- [SOURCE MATERIAL]
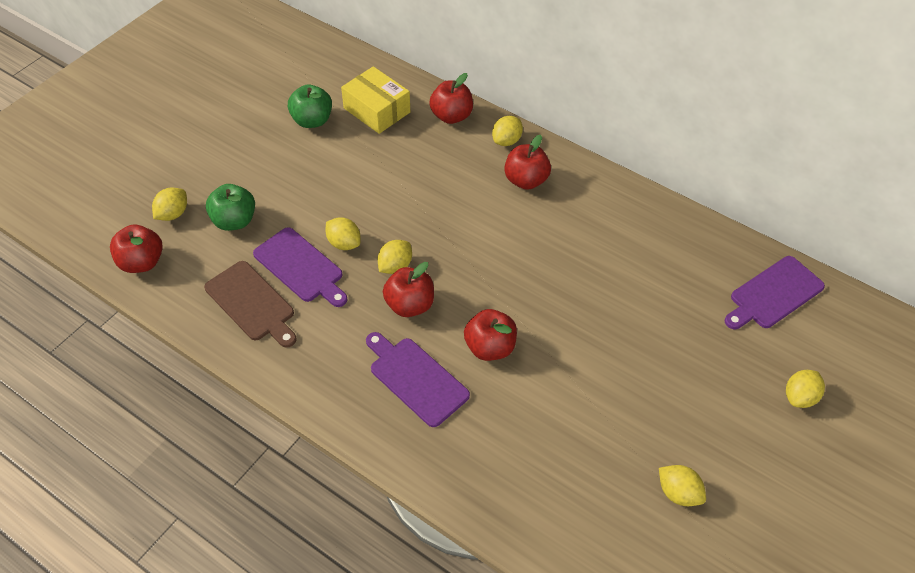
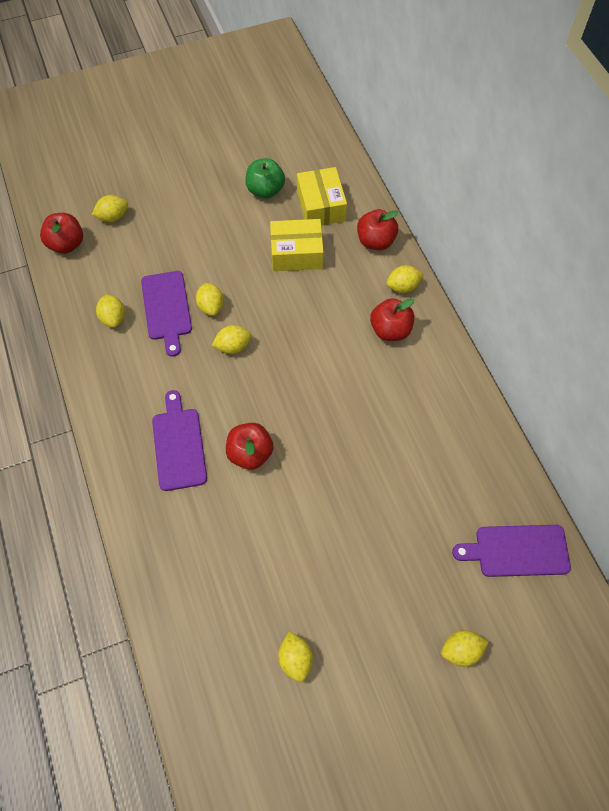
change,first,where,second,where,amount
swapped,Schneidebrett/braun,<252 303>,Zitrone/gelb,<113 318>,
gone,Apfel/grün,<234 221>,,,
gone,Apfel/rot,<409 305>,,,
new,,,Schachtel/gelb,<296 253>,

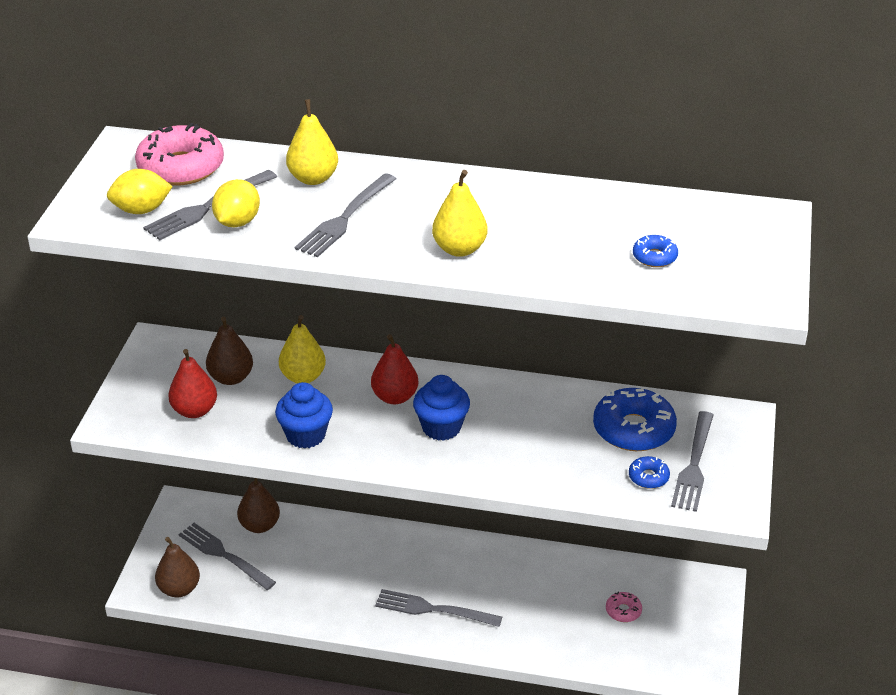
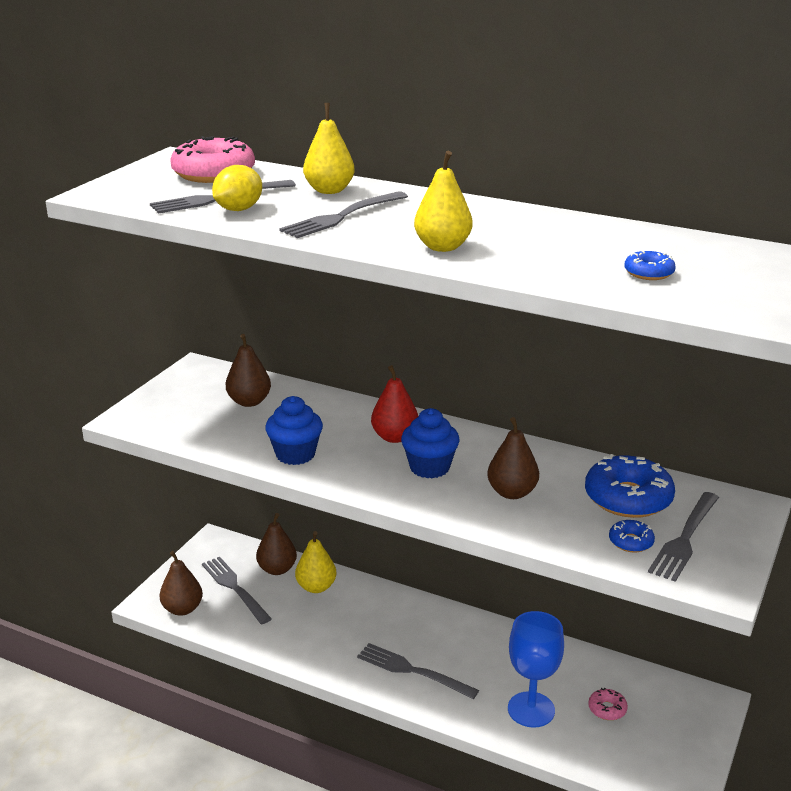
change,first,where,second,where,amount
gone,Zitrone/gelb,<141 210>,,,
gone,Birne/rot,<194 410>,,,
shifted,Birne/gelb,<303 377>,,<316 587>,
new,,,Birne/braun,<512 492>,
new,,,Kelch/blau,<531 709>,

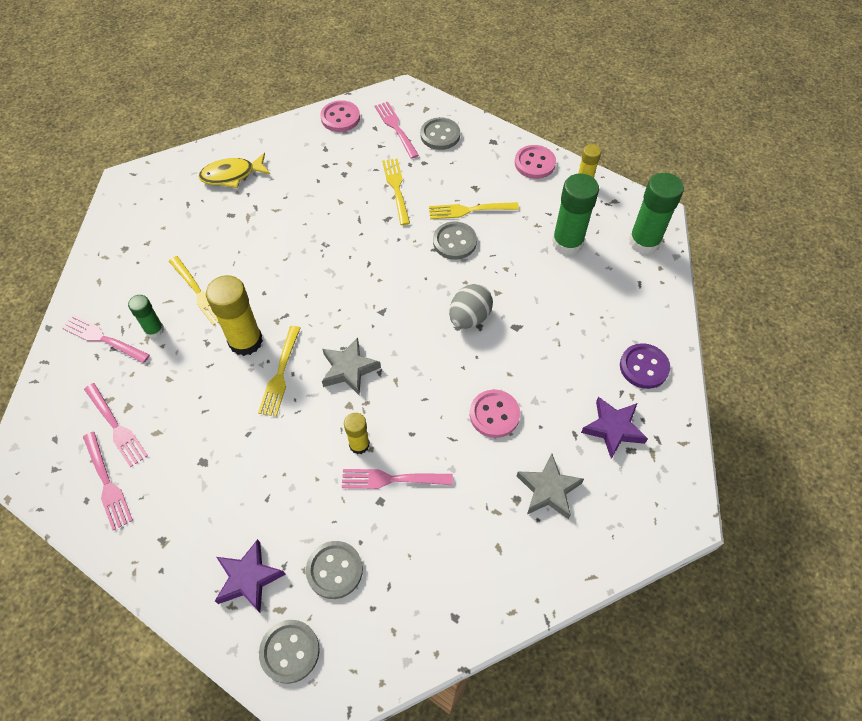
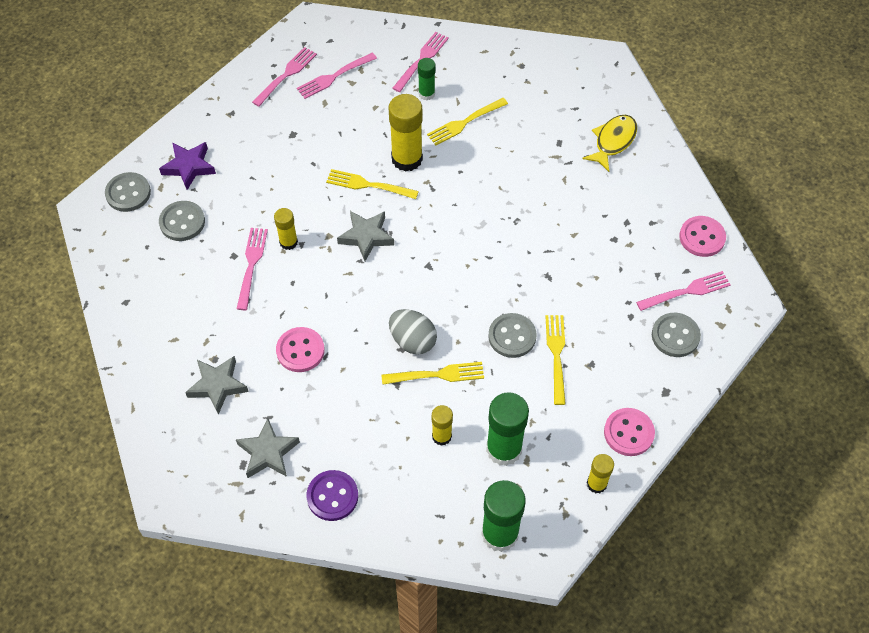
change,first,where,second,where,amount
rotated,Gabel/rosa,<106 482>,,<286 75>,150 degrees clockwise
rotated,Fisch/gelb,<232 175>,,<613 141>,45 degrees clockwise
shifted,Gabel/gelb,<396 189>,,<436 375>,
repainted,Stern/lila,<613 429>,Stern/grau,<268 452>,
new,,,Klebestift/gelb,<441 436>,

- [TASK INSTRUCTIONS] For each line above that contains the word "Zitrone", make a copy.

- [TASK RESPONSE]
swapped,Schneidebrett/braun,<252 303>,Zitrone/gelb,<113 318>,
gone,Zitrone/gelb,<141 210>,,,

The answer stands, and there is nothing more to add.